━━━━━ Supplied records

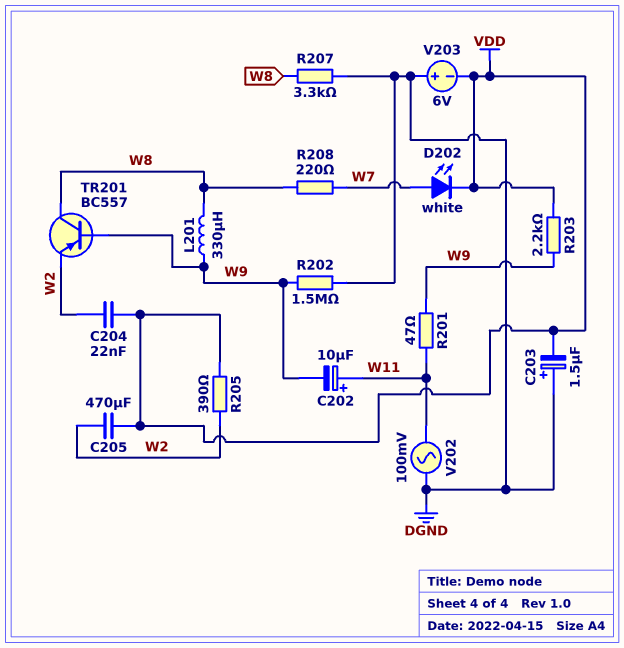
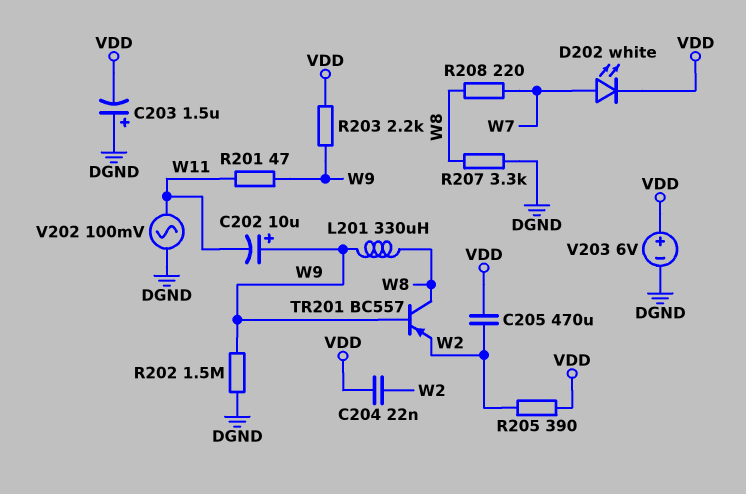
C202: 10uF (plus W11, minus W9) -> 10uF (plus W9, minus W11)
V203: 6V (plus DGND, minus VDD) -> 6V (plus VDD, minus DGND)

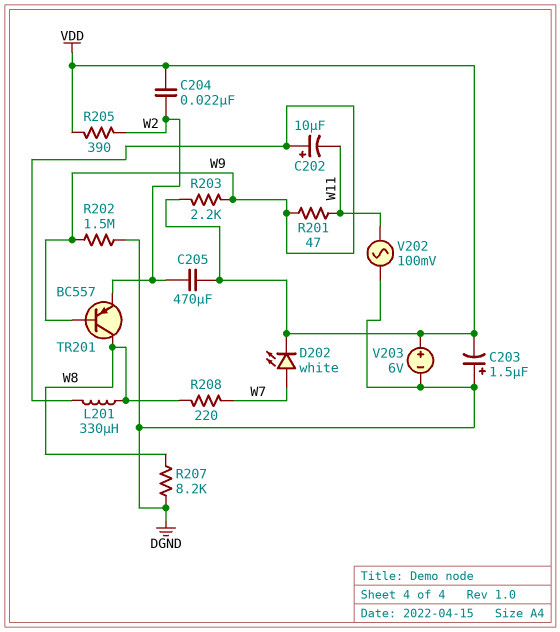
R207: 3.3k (DGND, W8) -> 8.2k (DGND, W8)

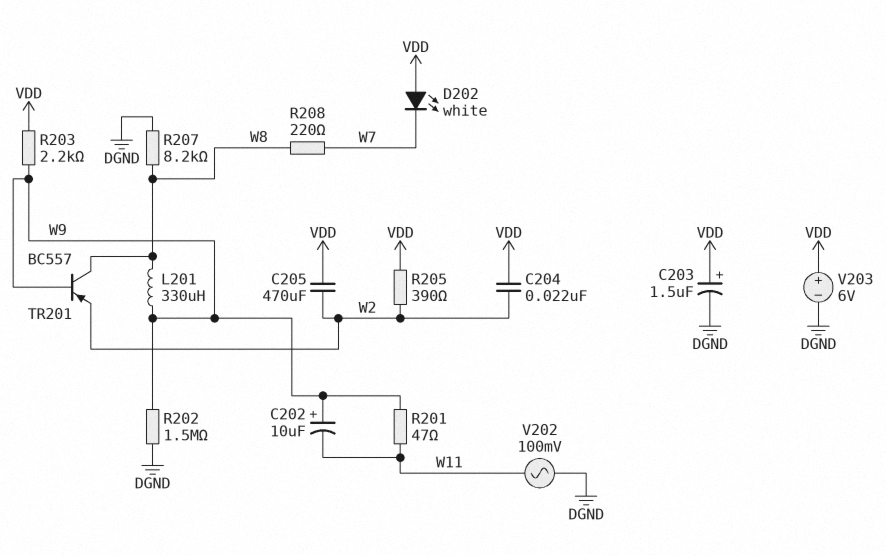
C203: 1.5uF (plus DGND, minus VDD) -> 1.5uF (plus VDD, minus DGND)
D202: LED white (A W7, K VDD) -> LED white (A VDD, K W7)

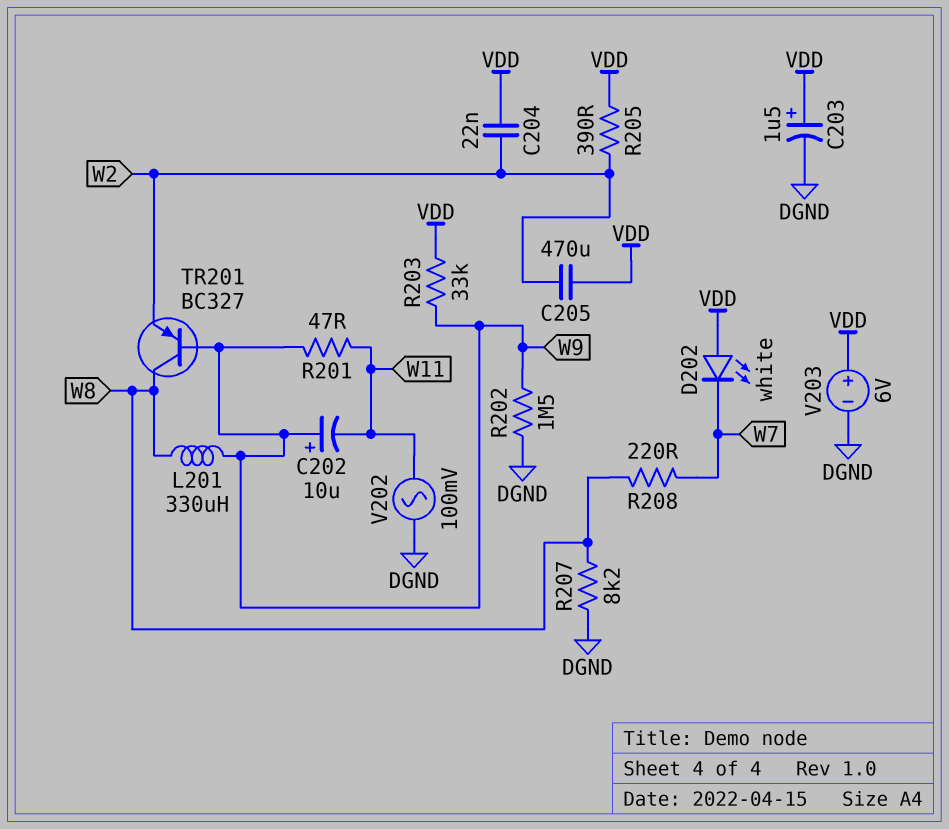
R203: 2.2k (VDD, W9) -> 33k (VDD, W9)
TR201: PNP BC557 (B W9, C W8, E W2) -> PNP BC327 (B W9, C W8, E W2)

━━━━━━━━━━

| What is expected |
Starting with the line that holds "D202: LED white", repeat exactly every line through the end of the material above, both ends included, without the pictures.

| Answer to the problem |
D202: LED white (A W7, K VDD) -> LED white (A VDD, K W7)

R203: 2.2k (VDD, W9) -> 33k (VDD, W9)
TR201: PNP BC557 (B W9, C W8, E W2) -> PNP BC327 (B W9, C W8, E W2)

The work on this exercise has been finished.